§ SUPPLIED MATERIAL
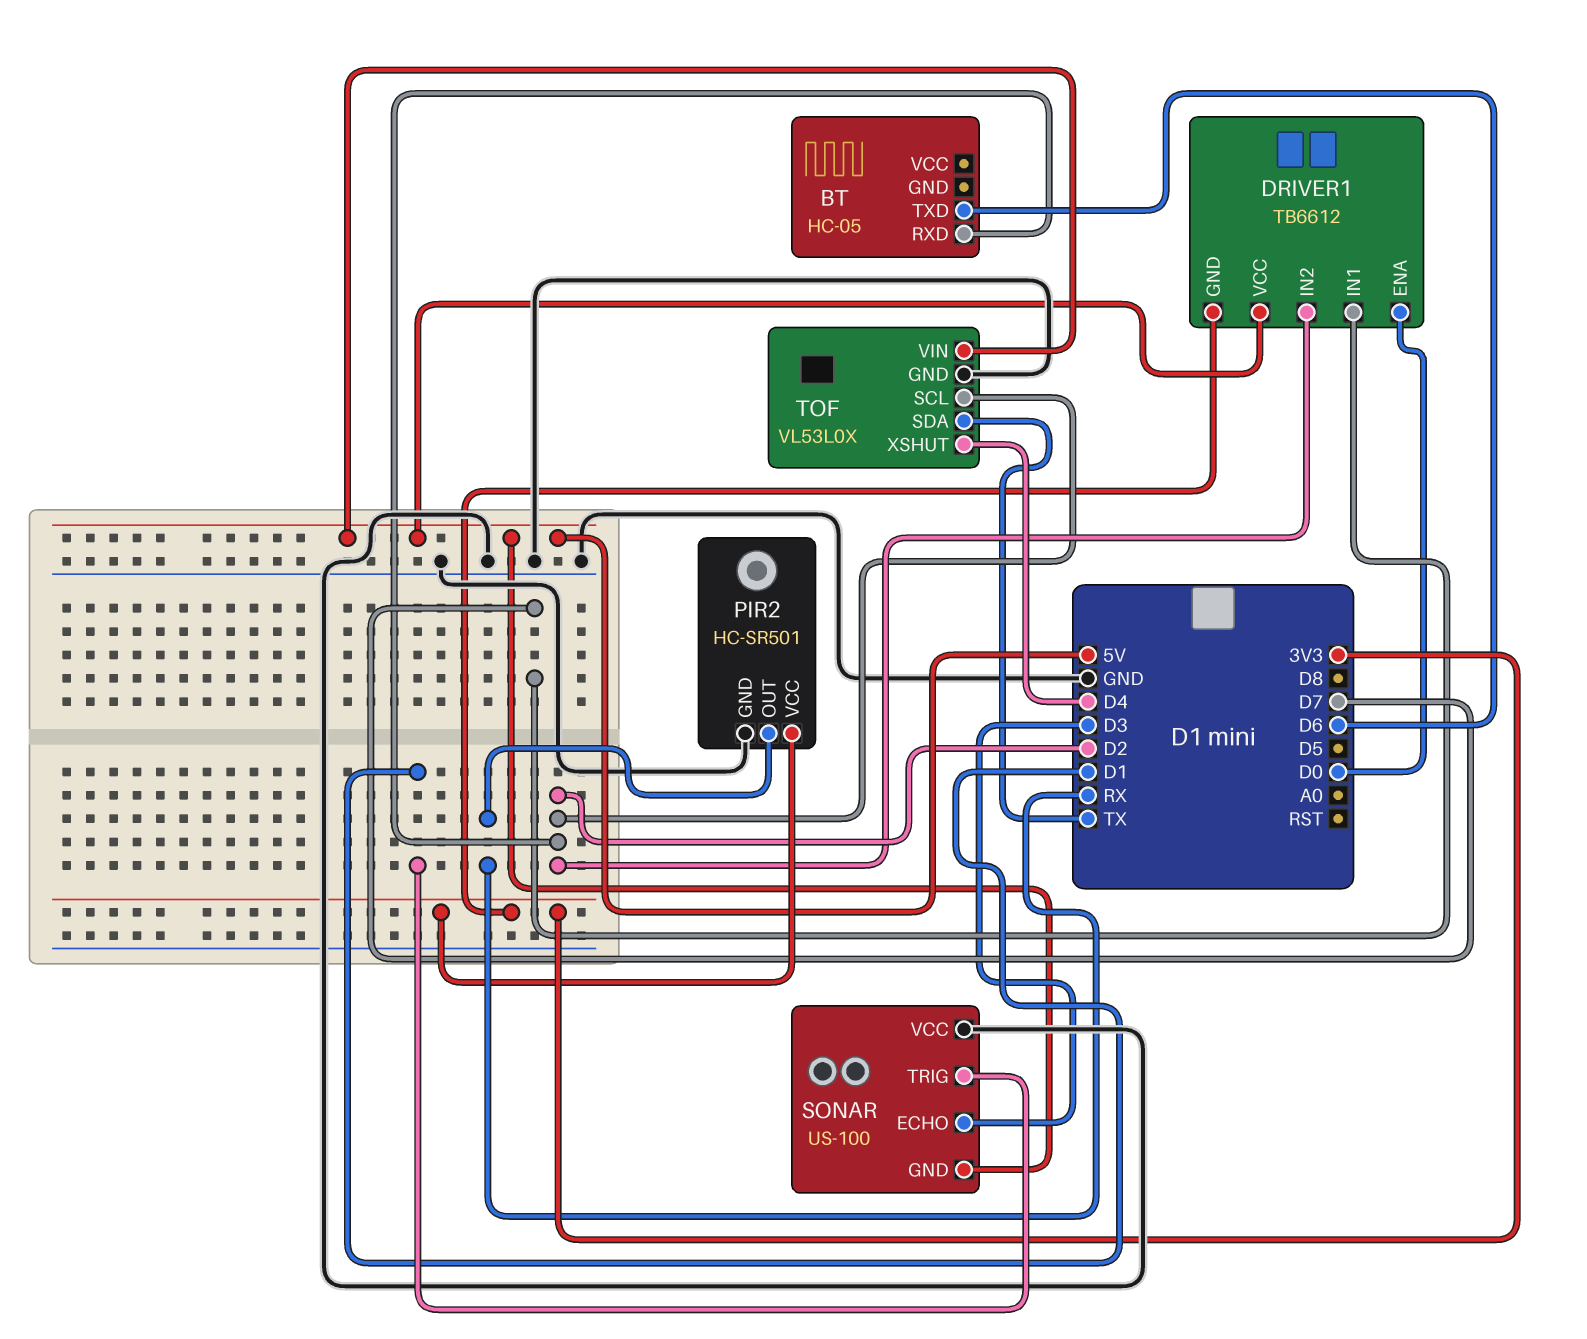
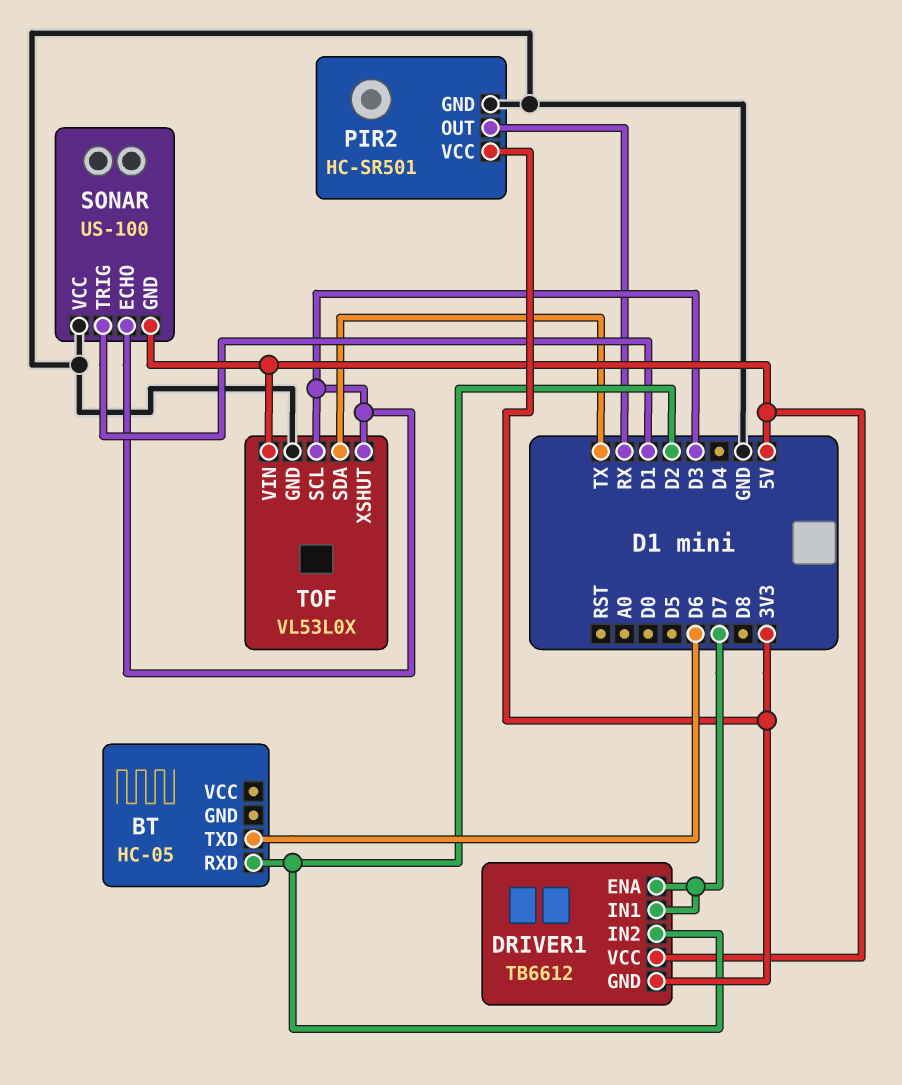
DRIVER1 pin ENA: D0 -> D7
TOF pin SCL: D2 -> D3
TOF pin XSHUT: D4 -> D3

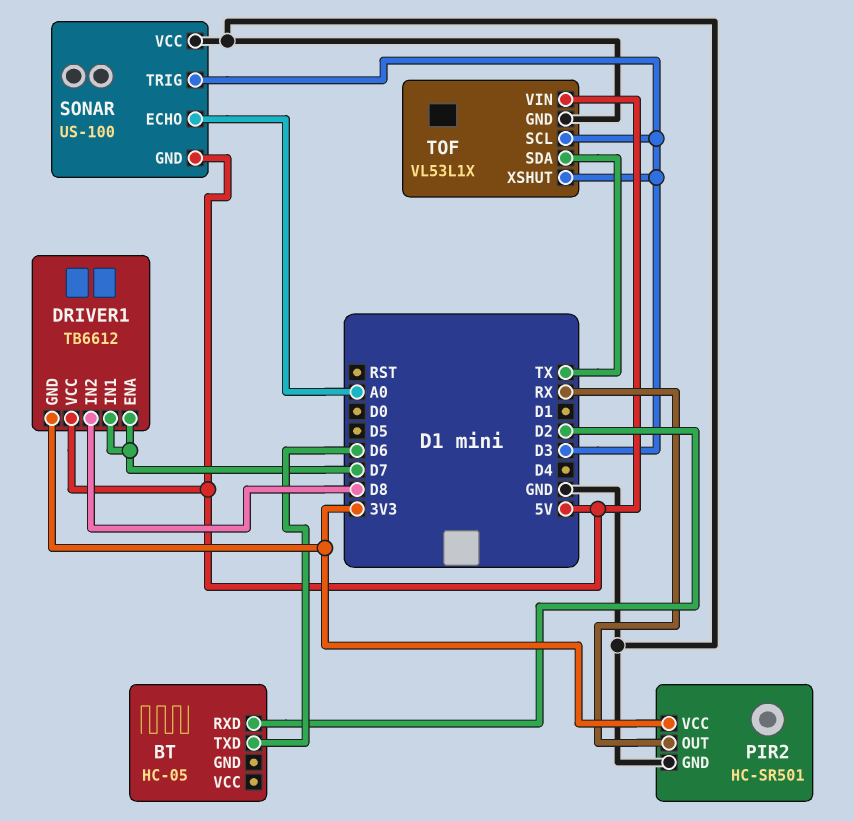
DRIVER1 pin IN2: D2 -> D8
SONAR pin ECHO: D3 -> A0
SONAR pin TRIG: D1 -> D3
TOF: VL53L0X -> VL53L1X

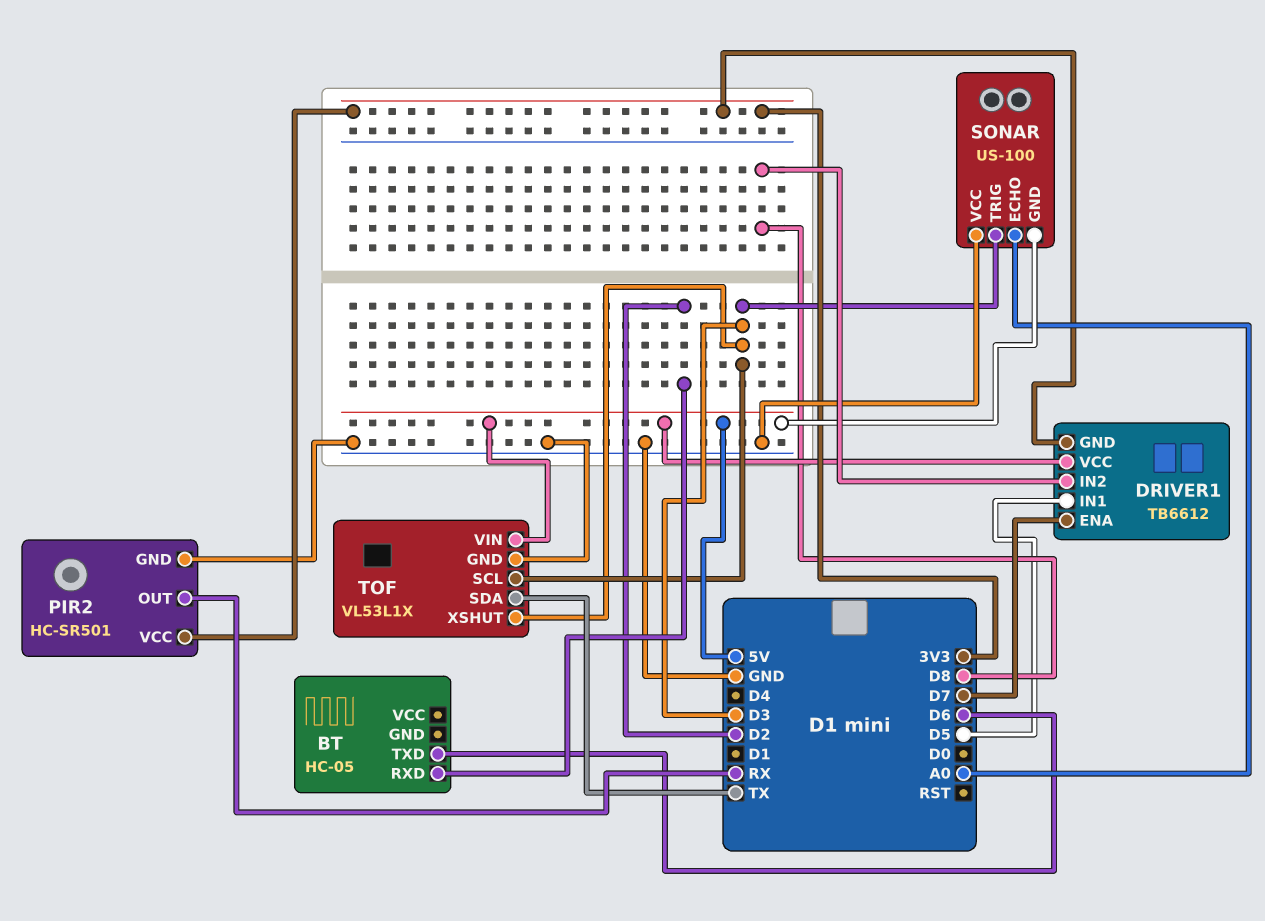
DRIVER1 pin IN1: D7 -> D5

§ YOUR INSTRUCTIONS
Copy each line above that has the word "SONAR".

§ THE COMPLETED TASK
SONAR pin ECHO: D3 -> A0
SONAR pin TRIG: D1 -> D3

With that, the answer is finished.